§ **The problem**
Starting at the top of the entries below, set down each line exactly as written, and stop after the line containing "brown round brick C10:D11".

§ **Source data**
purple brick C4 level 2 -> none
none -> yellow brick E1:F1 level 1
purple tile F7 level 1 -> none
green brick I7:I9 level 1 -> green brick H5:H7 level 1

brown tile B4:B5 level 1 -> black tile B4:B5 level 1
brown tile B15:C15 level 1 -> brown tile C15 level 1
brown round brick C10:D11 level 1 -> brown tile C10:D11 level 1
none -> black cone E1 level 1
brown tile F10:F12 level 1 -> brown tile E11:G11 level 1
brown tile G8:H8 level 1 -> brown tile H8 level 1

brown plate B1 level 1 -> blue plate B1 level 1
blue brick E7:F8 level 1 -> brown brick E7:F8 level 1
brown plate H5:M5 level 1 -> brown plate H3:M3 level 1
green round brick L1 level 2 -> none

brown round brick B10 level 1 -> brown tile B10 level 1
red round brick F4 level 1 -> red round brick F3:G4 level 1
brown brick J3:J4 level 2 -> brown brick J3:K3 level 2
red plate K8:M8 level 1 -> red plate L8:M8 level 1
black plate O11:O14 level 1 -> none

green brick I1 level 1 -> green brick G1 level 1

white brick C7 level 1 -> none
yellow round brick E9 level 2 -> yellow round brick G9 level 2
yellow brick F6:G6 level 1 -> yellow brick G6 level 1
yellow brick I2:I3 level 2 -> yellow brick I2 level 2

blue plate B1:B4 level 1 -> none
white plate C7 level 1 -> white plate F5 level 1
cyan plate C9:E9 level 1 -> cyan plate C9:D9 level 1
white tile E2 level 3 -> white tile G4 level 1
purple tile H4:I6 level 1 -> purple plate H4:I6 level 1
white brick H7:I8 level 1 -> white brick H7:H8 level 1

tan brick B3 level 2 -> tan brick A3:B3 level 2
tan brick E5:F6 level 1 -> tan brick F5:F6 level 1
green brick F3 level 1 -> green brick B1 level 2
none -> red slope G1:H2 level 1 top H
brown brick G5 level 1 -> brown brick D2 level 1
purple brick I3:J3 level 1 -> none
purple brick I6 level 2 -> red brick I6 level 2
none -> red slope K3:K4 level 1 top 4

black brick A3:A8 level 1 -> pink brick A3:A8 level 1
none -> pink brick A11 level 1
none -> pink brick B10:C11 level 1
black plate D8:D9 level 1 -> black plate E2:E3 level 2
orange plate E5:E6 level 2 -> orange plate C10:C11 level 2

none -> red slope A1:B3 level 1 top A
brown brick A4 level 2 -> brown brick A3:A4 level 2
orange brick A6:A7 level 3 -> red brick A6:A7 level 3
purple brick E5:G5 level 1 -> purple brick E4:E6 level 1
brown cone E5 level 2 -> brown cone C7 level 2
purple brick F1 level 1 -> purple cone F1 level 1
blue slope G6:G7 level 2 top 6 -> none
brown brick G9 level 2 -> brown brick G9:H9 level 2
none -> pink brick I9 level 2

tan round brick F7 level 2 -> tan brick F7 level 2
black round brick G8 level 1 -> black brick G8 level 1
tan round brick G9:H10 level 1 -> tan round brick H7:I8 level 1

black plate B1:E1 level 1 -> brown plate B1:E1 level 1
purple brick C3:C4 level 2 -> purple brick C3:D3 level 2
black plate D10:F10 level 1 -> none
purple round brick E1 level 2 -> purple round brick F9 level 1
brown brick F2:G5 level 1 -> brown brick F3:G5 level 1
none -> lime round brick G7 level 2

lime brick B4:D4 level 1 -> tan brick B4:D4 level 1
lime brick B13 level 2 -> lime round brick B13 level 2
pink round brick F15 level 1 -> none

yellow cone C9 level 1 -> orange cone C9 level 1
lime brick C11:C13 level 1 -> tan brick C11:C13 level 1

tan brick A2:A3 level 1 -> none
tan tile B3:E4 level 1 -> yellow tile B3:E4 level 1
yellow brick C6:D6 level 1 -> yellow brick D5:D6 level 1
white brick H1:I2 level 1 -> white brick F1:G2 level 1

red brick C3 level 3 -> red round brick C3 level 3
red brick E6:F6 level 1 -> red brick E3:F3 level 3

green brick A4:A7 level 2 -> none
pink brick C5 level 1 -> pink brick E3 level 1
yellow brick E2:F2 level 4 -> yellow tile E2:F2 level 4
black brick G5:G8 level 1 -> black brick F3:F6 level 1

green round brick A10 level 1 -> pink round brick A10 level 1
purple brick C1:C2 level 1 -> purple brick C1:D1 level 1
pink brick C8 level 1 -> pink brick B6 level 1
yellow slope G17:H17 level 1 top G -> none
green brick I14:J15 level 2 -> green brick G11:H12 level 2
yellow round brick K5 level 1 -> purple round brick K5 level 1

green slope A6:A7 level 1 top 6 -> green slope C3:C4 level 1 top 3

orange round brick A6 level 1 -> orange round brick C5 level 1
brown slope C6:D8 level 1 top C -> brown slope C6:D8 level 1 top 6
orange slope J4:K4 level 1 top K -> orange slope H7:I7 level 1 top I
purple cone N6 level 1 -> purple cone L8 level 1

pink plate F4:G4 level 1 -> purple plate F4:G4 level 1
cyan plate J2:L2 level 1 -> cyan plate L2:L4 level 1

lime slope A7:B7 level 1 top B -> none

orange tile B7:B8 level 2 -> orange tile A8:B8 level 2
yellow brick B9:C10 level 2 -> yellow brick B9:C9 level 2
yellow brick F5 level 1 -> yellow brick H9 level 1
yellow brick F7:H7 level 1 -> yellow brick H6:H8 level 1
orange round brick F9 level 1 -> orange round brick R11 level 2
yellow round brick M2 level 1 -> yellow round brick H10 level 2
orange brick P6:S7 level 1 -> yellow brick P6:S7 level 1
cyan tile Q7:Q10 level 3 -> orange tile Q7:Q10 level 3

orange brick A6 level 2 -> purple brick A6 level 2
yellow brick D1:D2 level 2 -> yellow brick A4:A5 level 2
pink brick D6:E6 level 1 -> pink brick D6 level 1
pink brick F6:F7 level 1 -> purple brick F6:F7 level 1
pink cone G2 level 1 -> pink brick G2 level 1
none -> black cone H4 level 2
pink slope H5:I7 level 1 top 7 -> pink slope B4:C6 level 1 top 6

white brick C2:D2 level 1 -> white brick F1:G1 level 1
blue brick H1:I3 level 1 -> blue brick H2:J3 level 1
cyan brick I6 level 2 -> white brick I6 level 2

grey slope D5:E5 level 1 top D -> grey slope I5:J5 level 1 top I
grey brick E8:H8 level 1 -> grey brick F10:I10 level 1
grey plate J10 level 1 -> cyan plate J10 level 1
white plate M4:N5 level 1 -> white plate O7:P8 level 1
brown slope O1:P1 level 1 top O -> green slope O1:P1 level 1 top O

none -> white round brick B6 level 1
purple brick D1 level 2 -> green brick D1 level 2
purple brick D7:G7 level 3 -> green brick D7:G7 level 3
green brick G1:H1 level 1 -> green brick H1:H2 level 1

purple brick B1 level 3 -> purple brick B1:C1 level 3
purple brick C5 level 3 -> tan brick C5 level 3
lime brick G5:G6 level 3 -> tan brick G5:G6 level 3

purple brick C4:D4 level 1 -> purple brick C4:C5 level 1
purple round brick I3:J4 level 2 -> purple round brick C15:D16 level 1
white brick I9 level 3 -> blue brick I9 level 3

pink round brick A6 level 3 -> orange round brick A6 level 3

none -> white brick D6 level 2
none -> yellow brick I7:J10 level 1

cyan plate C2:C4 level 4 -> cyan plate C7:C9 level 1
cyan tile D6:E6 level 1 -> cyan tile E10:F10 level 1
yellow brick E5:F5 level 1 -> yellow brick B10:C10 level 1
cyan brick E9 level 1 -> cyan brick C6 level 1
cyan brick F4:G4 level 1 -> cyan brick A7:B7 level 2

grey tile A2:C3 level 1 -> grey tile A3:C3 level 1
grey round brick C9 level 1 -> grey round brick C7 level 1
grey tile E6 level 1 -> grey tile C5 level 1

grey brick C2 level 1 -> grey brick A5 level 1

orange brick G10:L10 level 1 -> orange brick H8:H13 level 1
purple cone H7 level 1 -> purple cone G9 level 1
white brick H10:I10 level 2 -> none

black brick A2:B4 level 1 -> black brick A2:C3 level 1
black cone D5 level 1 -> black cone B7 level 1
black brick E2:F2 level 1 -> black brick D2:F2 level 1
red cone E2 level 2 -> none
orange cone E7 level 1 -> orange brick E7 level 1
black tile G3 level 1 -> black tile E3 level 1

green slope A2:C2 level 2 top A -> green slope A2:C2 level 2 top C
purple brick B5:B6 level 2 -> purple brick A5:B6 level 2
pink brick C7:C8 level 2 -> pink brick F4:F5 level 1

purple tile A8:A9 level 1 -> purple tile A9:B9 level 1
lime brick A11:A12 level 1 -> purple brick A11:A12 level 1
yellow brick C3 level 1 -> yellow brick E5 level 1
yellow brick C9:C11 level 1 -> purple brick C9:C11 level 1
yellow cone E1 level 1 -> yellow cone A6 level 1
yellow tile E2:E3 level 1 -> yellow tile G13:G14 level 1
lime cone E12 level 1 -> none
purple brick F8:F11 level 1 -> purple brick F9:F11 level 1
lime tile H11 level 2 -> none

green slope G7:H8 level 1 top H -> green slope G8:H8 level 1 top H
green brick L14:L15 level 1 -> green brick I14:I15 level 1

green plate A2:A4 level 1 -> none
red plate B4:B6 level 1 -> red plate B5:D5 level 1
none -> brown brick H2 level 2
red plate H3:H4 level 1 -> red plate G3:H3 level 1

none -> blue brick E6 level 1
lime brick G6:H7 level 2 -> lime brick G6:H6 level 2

§ **Response to the exercise**
purple brick C4 level 2 -> none
none -> yellow brick E1:F1 level 1
purple tile F7 level 1 -> none
green brick I7:I9 level 1 -> green brick H5:H7 level 1

brown tile B4:B5 level 1 -> black tile B4:B5 level 1
brown tile B15:C15 level 1 -> brown tile C15 level 1
brown round brick C10:D11 level 1 -> brown tile C10:D11 level 1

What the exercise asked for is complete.